(Exercise): Calculate how many lines of the data hold "none". The answer consists of that number only.

Before and after images:
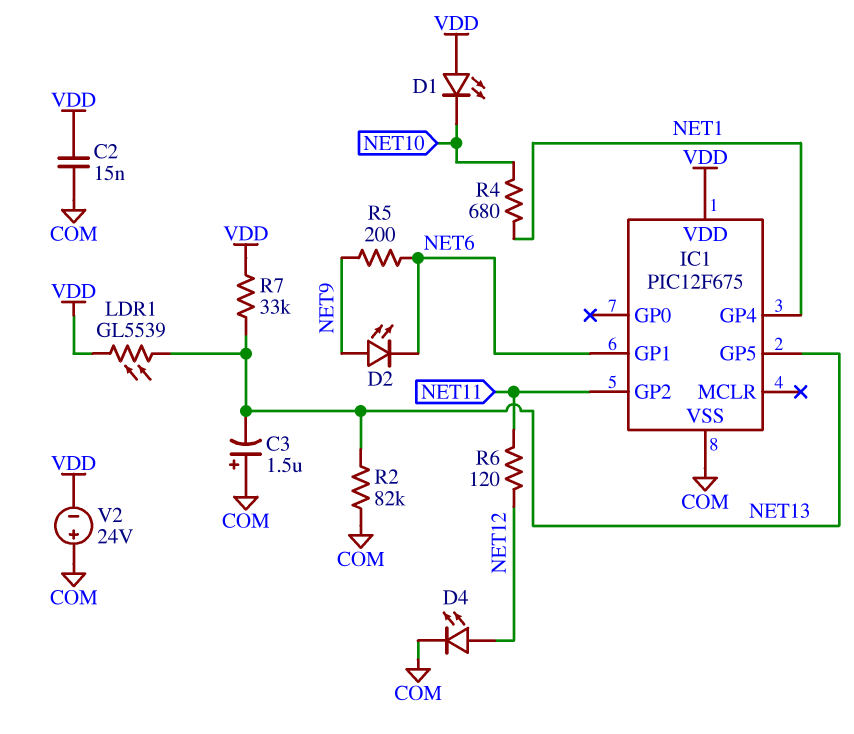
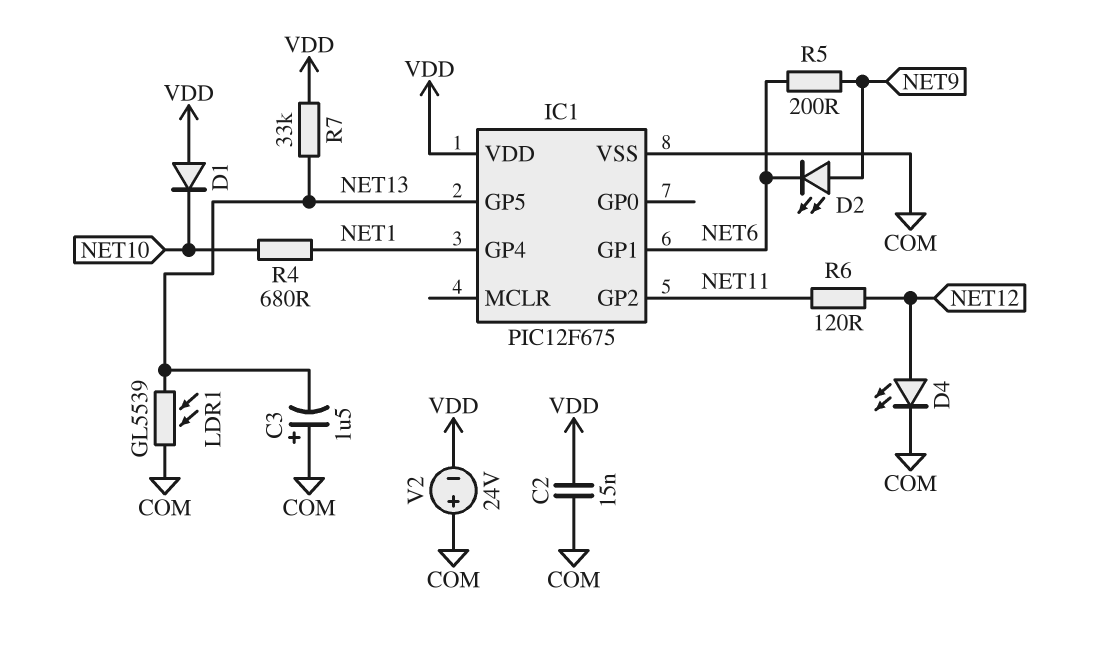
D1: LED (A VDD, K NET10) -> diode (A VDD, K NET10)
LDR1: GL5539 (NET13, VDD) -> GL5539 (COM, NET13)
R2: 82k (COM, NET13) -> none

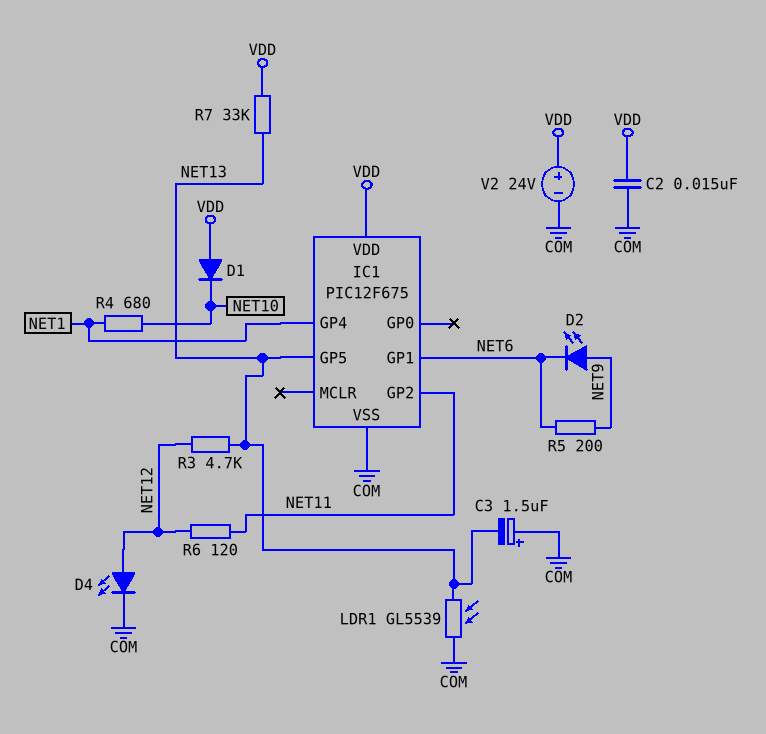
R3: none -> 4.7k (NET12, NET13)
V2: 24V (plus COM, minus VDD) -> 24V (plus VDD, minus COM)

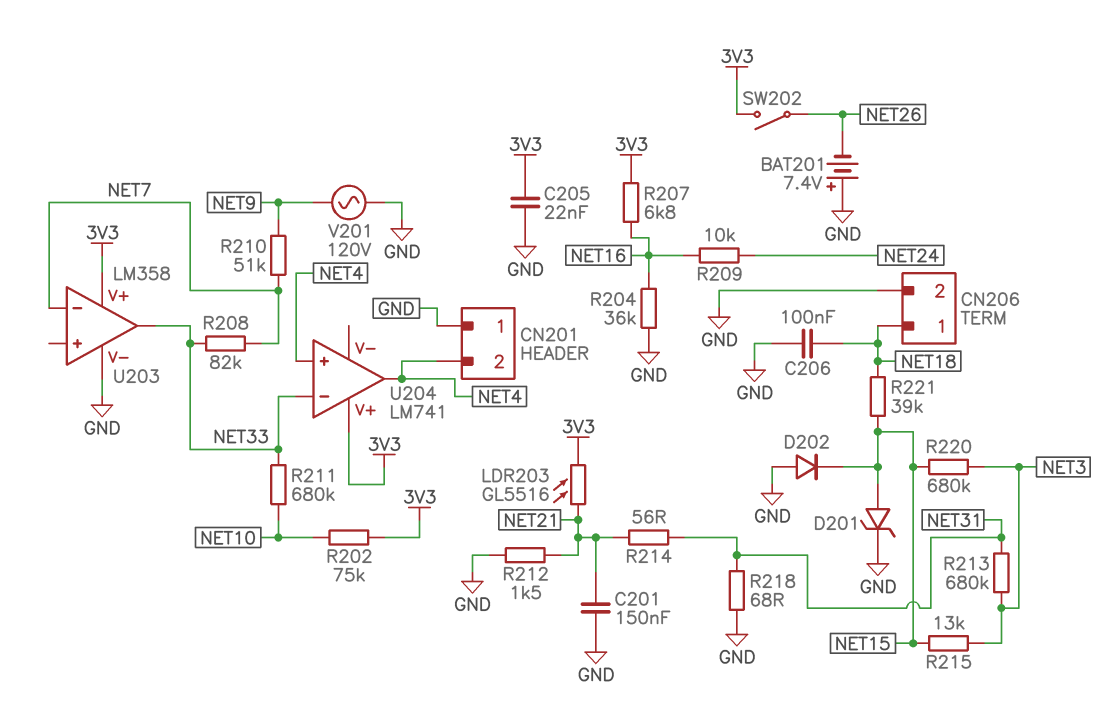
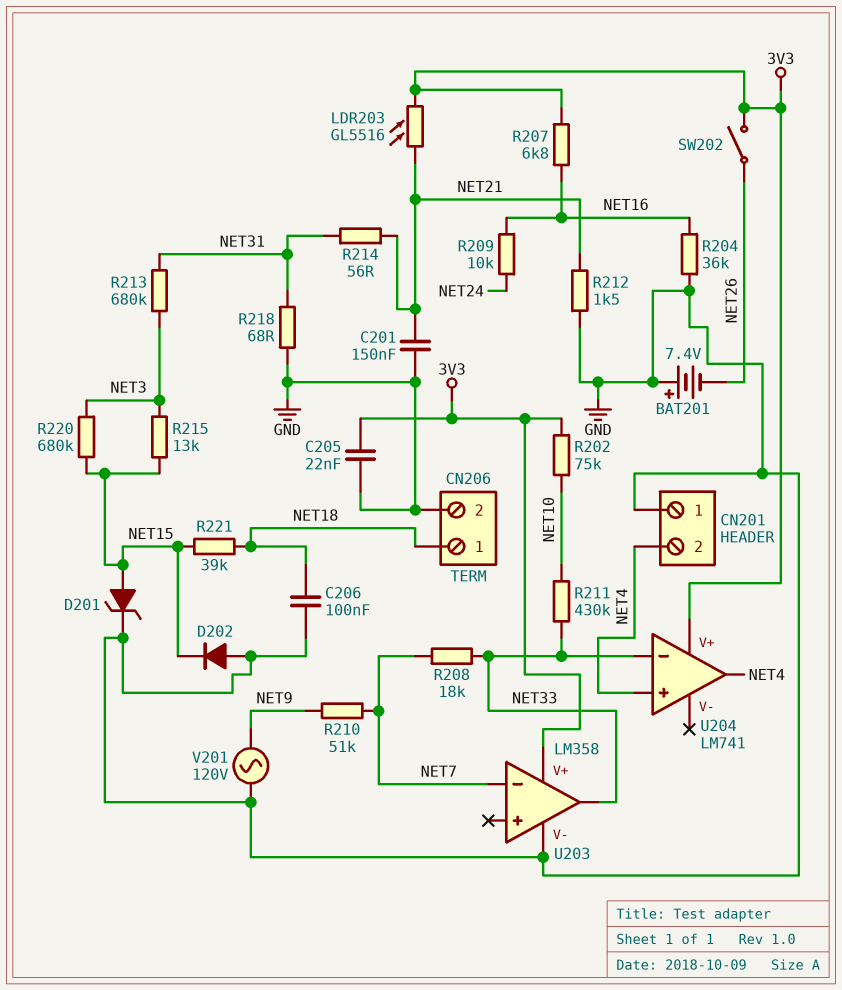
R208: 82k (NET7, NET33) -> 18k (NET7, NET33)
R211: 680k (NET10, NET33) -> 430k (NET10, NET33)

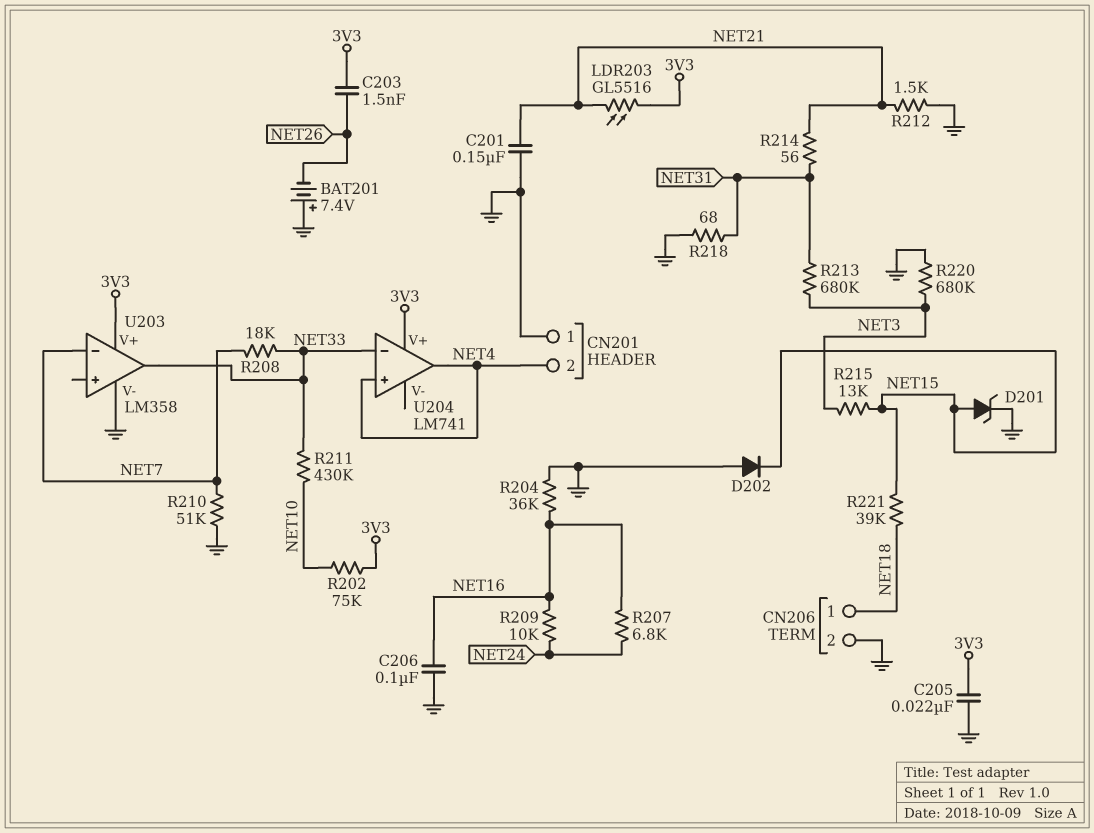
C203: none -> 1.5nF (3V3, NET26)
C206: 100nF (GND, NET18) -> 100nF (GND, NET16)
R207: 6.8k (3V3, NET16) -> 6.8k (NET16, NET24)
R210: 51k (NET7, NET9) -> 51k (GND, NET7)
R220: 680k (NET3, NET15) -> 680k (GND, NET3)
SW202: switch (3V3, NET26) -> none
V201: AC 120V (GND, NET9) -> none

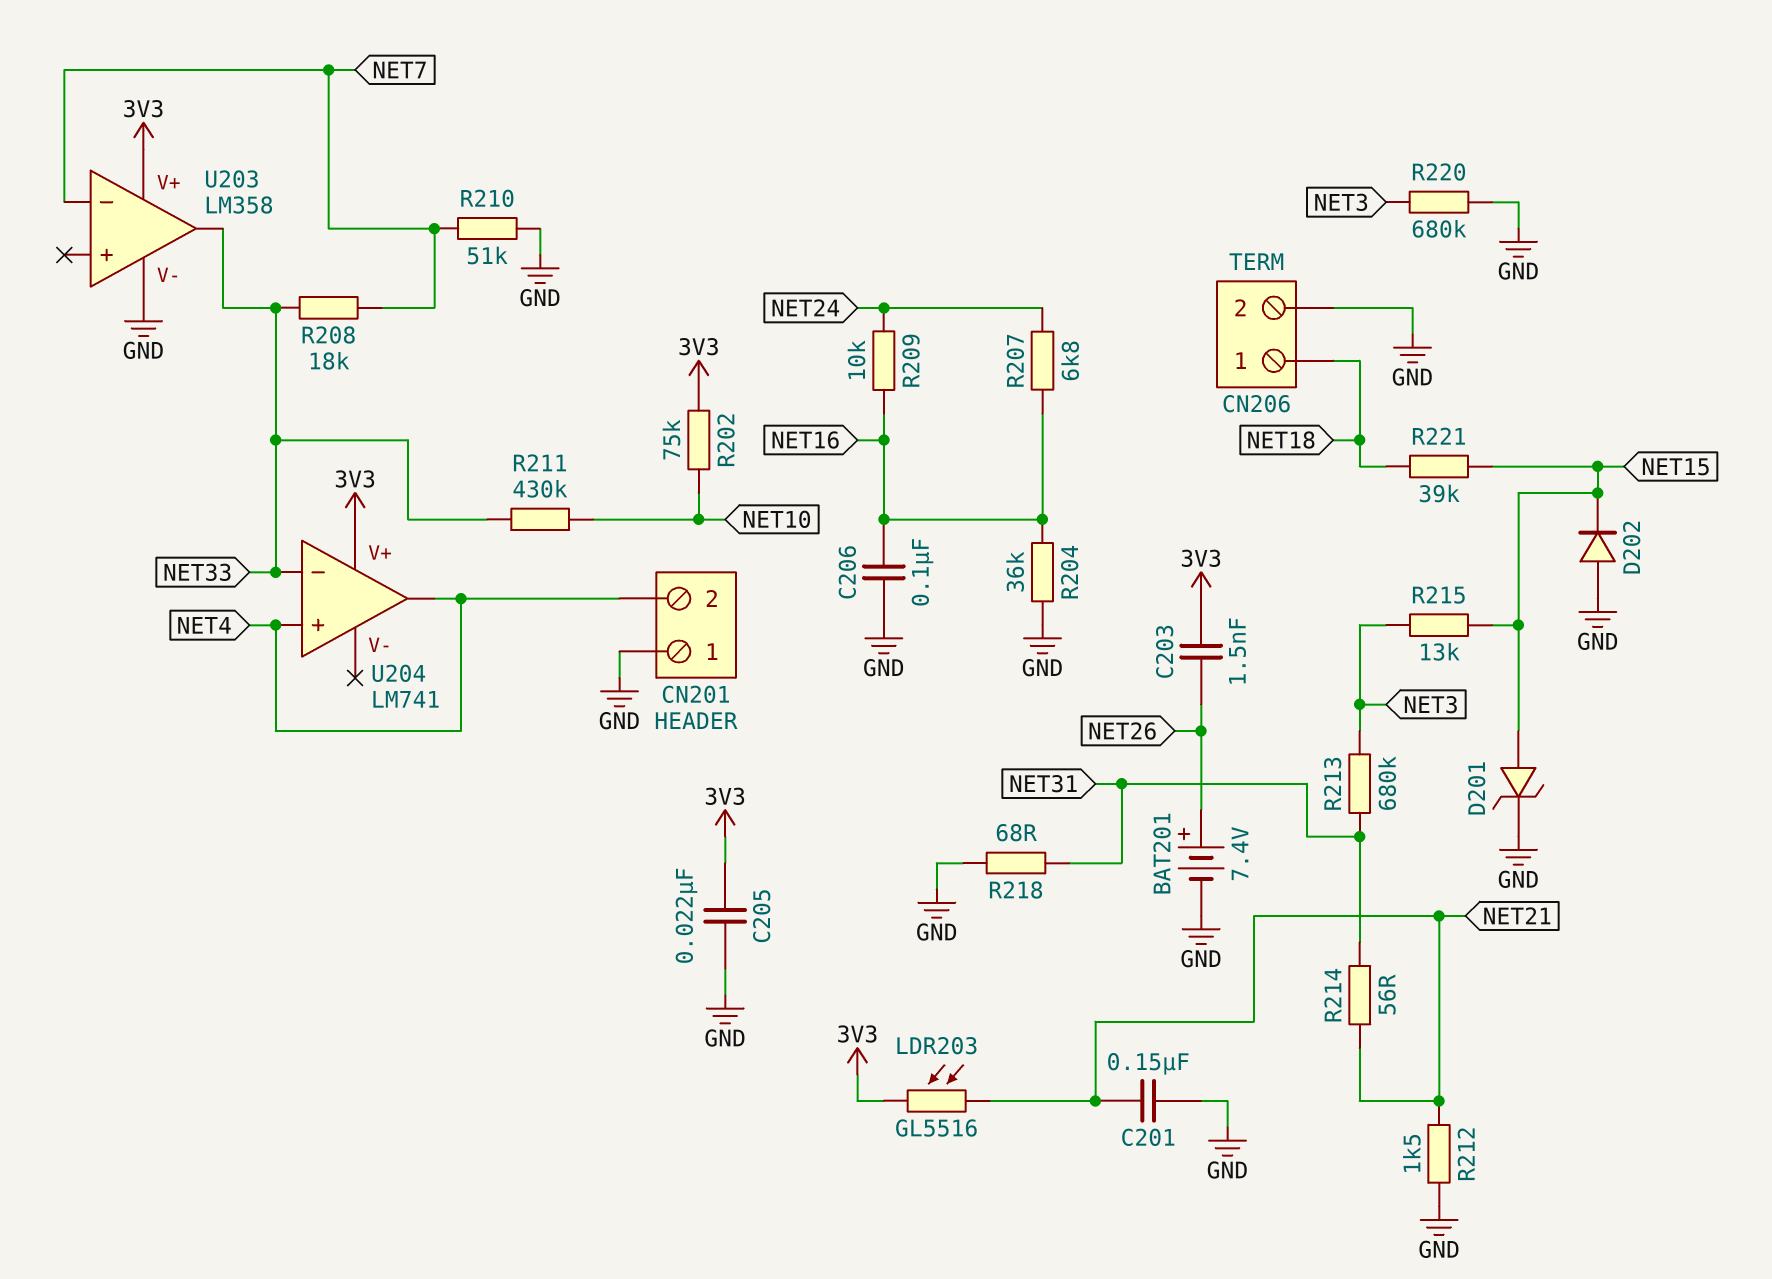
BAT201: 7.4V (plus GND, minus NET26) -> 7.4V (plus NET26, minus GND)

(Solution): 5